For this task, output every entry below exactly and omit the pictures.

[Recorded data]
.....

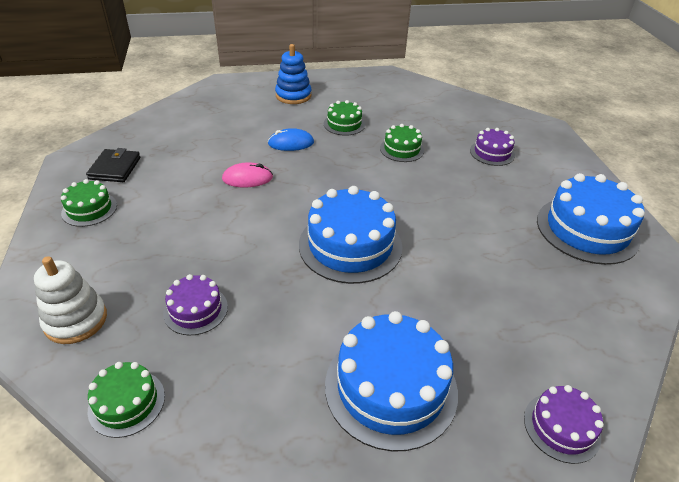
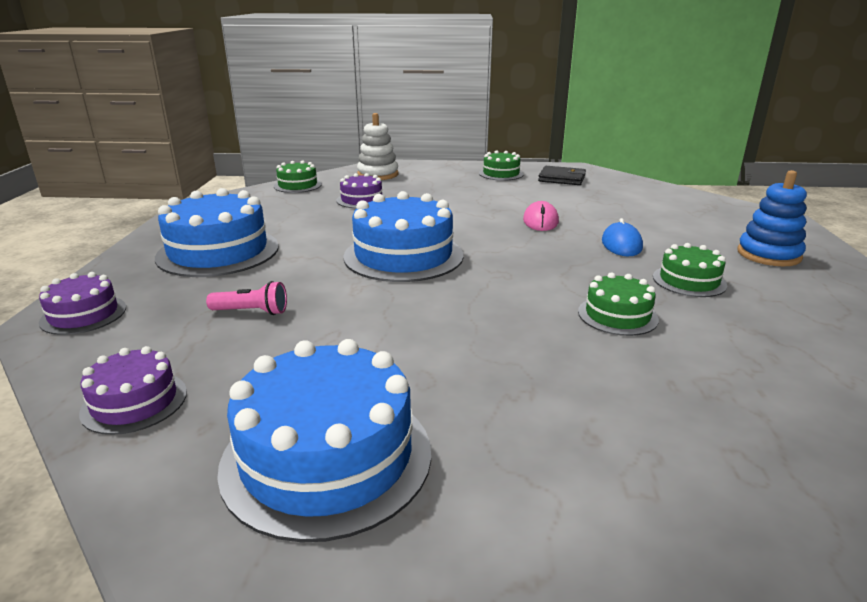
camera: 105 degrees right, 15 degrees down
(488, 308) = (252, 312): none -> pink flashlight
(492, 153) = (618, 411): purple cake -> purple cake (134, 402)

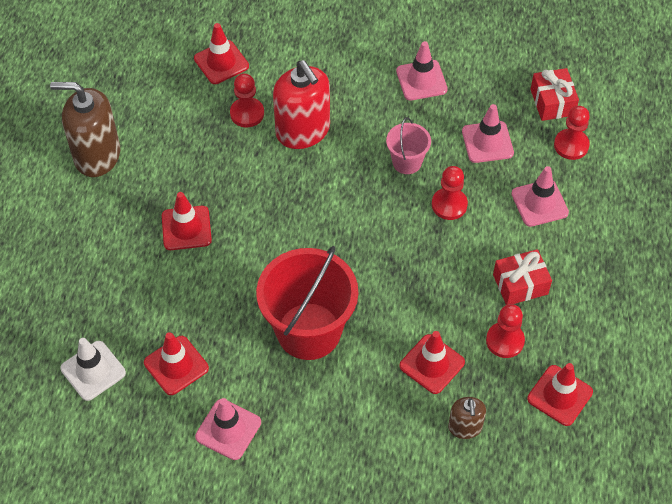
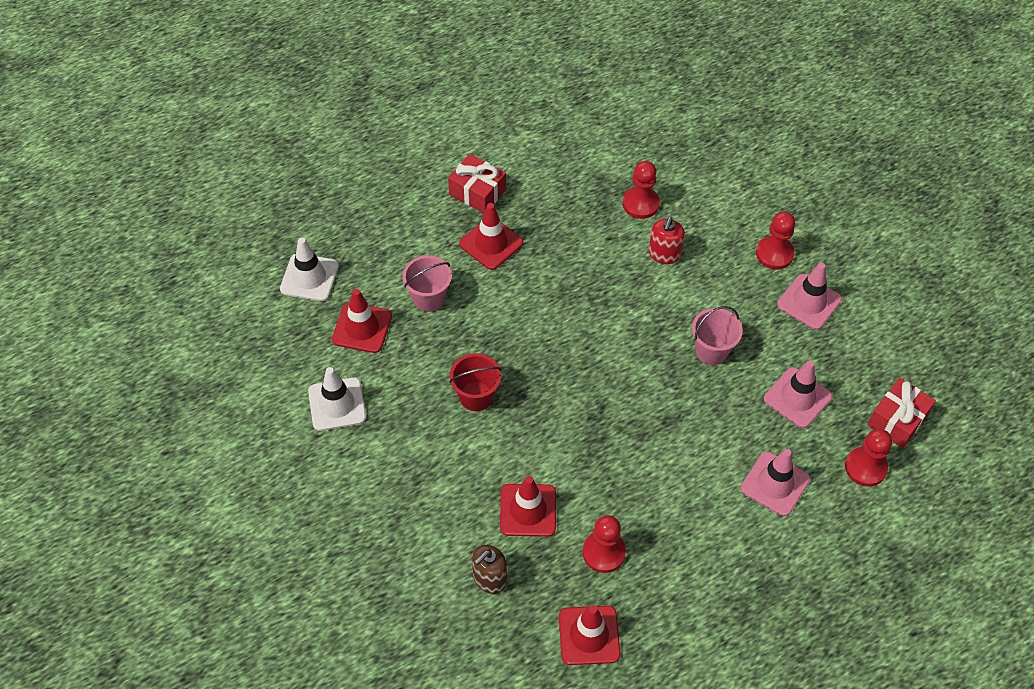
camera: 50 degrees right, 0 degrees up
(97, 155) = (499, 138): brown soap dispenser -> none
(194, 302) = (429, 298): none -> pink bucket
(221, 62) = (672, 150): red traffic cone -> none
(228, 429) = (337, 404): pink traffic cone -> white traffic cone
(303, 131) = (664, 254): red soap dispenser -> red soap dispenser, size x0.52
(309, 331) = (476, 396): red bucket -> red bucket, size x0.49
(449, 205) = (700, 413): red pawn -> red pawn (774, 254)
(520, 284) = (673, 526): red gift -> red gift (477, 192)

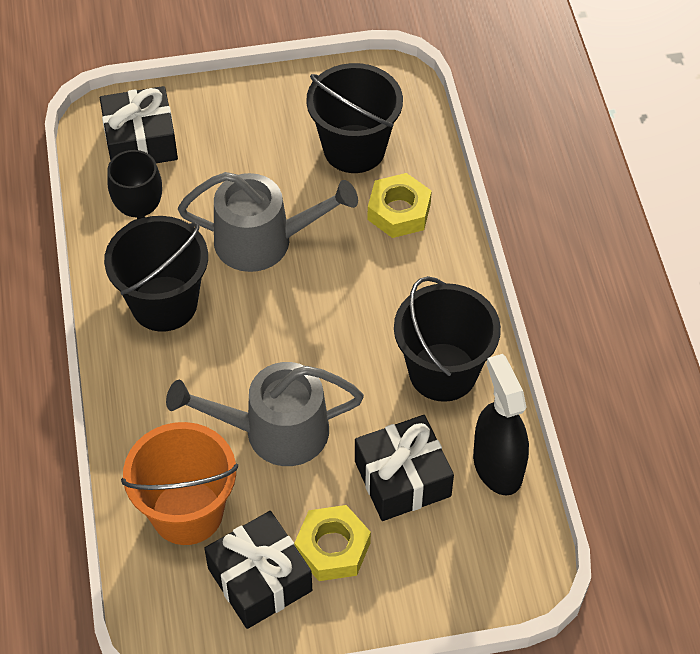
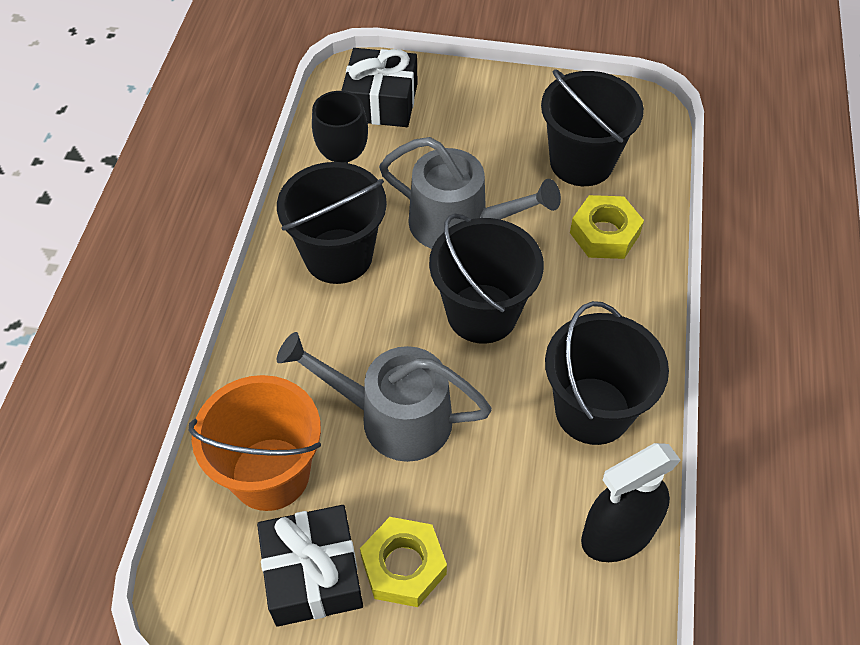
camera: 20 degrees right, 0 degrees up
(316, 317) = (482, 313): none -> black bucket
(402, 478) = (508, 513): black gift -> none
(497, 466) = (617, 534): black spray bottle -> black spray bottle turned 120 degrees counterclockwise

.....

- _Your response_:
camera: 105 degrees right, 15 degrees down
(488, 308) = (252, 312): none -> pink flashlight
(492, 153) = (618, 411): purple cake -> purple cake (134, 402)

camera: 50 degrees right, 0 degrees up
(97, 155) = (499, 138): brown soap dispenser -> none
(194, 302) = (429, 298): none -> pink bucket
(221, 62) = (672, 150): red traffic cone -> none
(228, 429) = (337, 404): pink traffic cone -> white traffic cone
(303, 131) = (664, 254): red soap dispenser -> red soap dispenser, size x0.52
(309, 331) = (476, 396): red bucket -> red bucket, size x0.49
(449, 205) = (700, 413): red pawn -> red pawn (774, 254)
(520, 284) = (673, 526): red gift -> red gift (477, 192)

camera: 20 degrees right, 0 degrees up
(316, 317) = (482, 313): none -> black bucket
(402, 478) = (508, 513): black gift -> none
(497, 466) = (617, 534): black spray bottle -> black spray bottle turned 120 degrees counterclockwise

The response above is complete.